[Change detection outputs]
+ + + + +
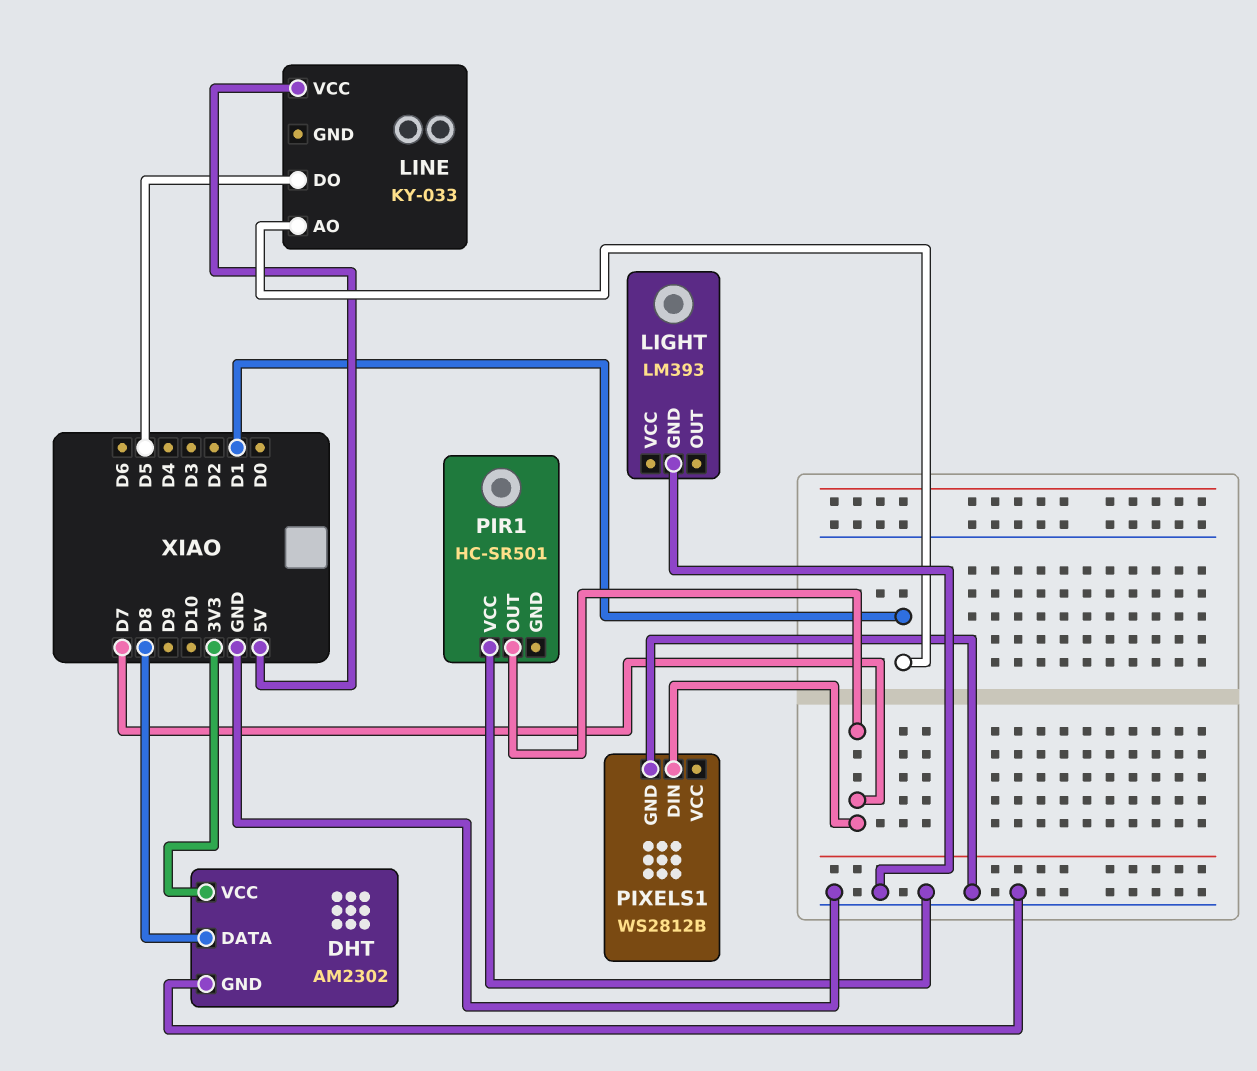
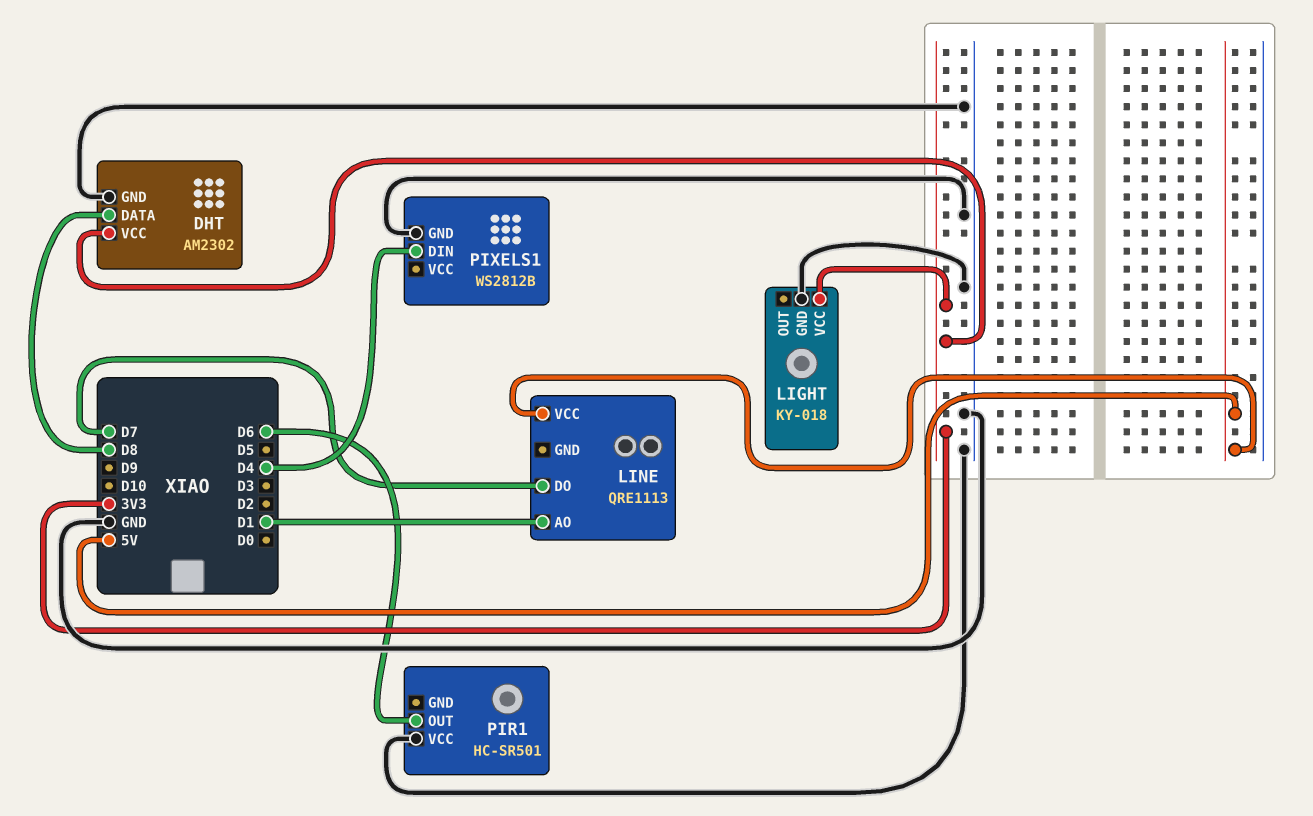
LIGHT: LM393 -> KY-018
LIGHT pin VCC: none -> 3V3
LINE: KY-033 -> QRE1113
LINE pin DO: D5 -> D7
PIR1 pin OUT: D7 -> D6
PIXELS1 pin DIN: D7 -> D4

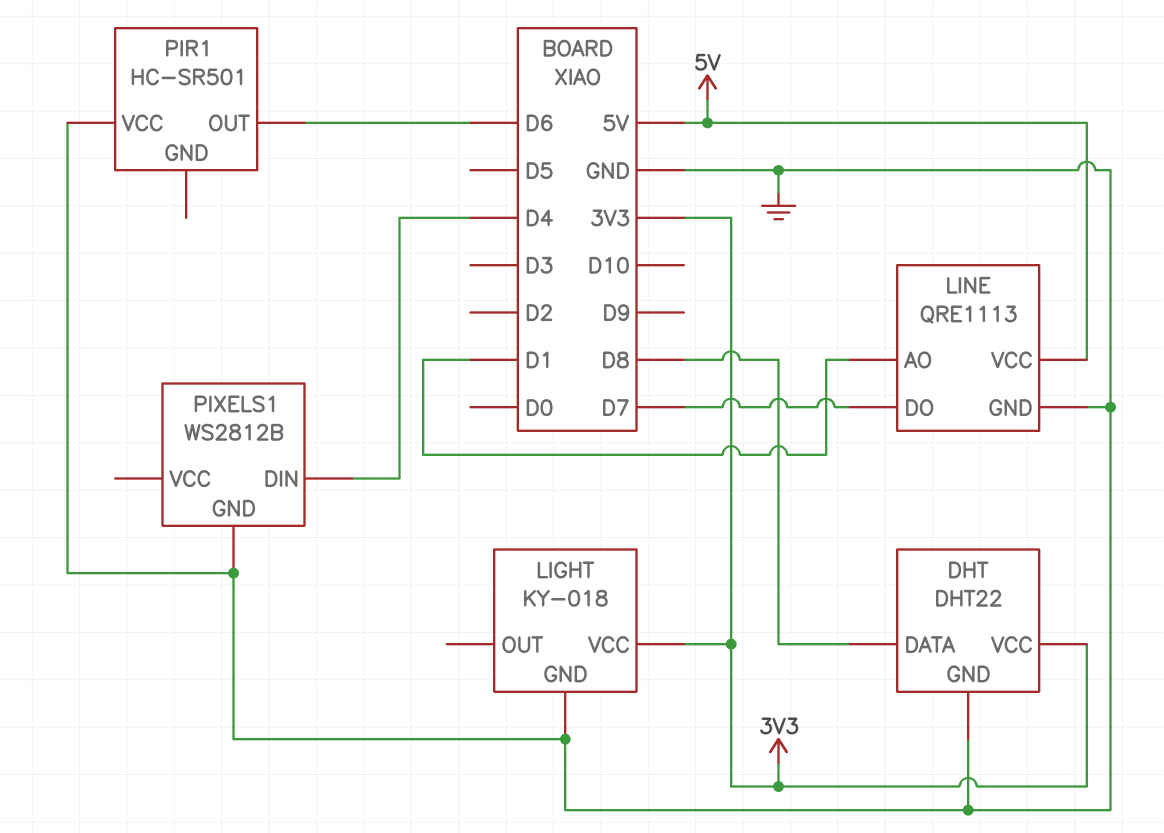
DHT: AM2302 -> DHT22
LINE pin GND: none -> GND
+ + + + +
Return only the lines from the one containing "LINE: KY-033 -> QRE1113" through the last line of the entries above, exactly as written and without pictures.

• _TASK RESPONSE_:
LINE: KY-033 -> QRE1113
LINE pin DO: D5 -> D7
PIR1 pin OUT: D7 -> D6
PIXELS1 pin DIN: D7 -> D4

DHT: AM2302 -> DHT22
LINE pin GND: none -> GND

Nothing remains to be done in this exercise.